◆ Exercise instructions
The line containing "orange pentagon: (39, 640)" marks where copying starts, so set down that line and each one after it exactly, through the end of the records.
○ ○ ○ ○ ○ ○ ○
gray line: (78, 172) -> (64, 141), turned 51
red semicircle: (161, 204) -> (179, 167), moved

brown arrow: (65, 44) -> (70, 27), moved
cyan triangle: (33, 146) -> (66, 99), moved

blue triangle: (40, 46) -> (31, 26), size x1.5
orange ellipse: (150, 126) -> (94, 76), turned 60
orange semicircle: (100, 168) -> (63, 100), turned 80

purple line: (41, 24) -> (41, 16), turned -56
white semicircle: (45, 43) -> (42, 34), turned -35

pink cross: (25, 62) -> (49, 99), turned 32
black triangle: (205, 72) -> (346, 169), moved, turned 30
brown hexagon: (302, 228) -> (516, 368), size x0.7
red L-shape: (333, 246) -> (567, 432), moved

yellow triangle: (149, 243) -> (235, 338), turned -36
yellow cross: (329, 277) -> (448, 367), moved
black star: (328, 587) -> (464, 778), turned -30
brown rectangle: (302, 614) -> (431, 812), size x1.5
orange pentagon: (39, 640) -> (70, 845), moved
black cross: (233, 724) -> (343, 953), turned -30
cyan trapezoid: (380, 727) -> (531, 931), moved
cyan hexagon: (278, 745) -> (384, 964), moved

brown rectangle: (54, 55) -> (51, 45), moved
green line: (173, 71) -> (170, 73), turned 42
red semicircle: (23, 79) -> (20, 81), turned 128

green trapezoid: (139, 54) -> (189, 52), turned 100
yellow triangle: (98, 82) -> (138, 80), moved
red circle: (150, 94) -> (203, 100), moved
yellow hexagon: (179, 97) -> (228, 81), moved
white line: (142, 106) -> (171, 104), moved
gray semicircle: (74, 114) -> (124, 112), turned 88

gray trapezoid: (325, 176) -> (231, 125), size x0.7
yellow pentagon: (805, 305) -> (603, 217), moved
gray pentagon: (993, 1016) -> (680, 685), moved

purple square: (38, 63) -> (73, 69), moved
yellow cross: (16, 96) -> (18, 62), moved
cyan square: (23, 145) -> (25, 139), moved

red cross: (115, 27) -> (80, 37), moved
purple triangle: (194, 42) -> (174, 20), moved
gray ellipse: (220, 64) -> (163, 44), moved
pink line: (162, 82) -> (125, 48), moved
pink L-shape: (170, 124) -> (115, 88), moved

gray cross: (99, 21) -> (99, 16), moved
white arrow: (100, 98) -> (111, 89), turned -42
○ ○ ○ ○ ○ ○ ○
◆ Output of the exercise
orange pentagon: (39, 640) -> (70, 845), moved
black cross: (233, 724) -> (343, 953), turned -30
cyan trapezoid: (380, 727) -> (531, 931), moved
cyan hexagon: (278, 745) -> (384, 964), moved

brown rectangle: (54, 55) -> (51, 45), moved
green line: (173, 71) -> (170, 73), turned 42
red semicircle: (23, 79) -> (20, 81), turned 128

green trapezoid: (139, 54) -> (189, 52), turned 100
yellow triangle: (98, 82) -> (138, 80), moved
red circle: (150, 94) -> (203, 100), moved
yellow hexagon: (179, 97) -> (228, 81), moved
white line: (142, 106) -> (171, 104), moved
gray semicircle: (74, 114) -> (124, 112), turned 88

gray trapezoid: (325, 176) -> (231, 125), size x0.7
yellow pentagon: (805, 305) -> (603, 217), moved
gray pentagon: (993, 1016) -> (680, 685), moved

purple square: (38, 63) -> (73, 69), moved
yellow cross: (16, 96) -> (18, 62), moved
cyan square: (23, 145) -> (25, 139), moved

red cross: (115, 27) -> (80, 37), moved
purple triangle: (194, 42) -> (174, 20), moved
gray ellipse: (220, 64) -> (163, 44), moved
pink line: (162, 82) -> (125, 48), moved
pink L-shape: (170, 124) -> (115, 88), moved

gray cross: (99, 21) -> (99, 16), moved
white arrow: (100, 98) -> (111, 89), turned -42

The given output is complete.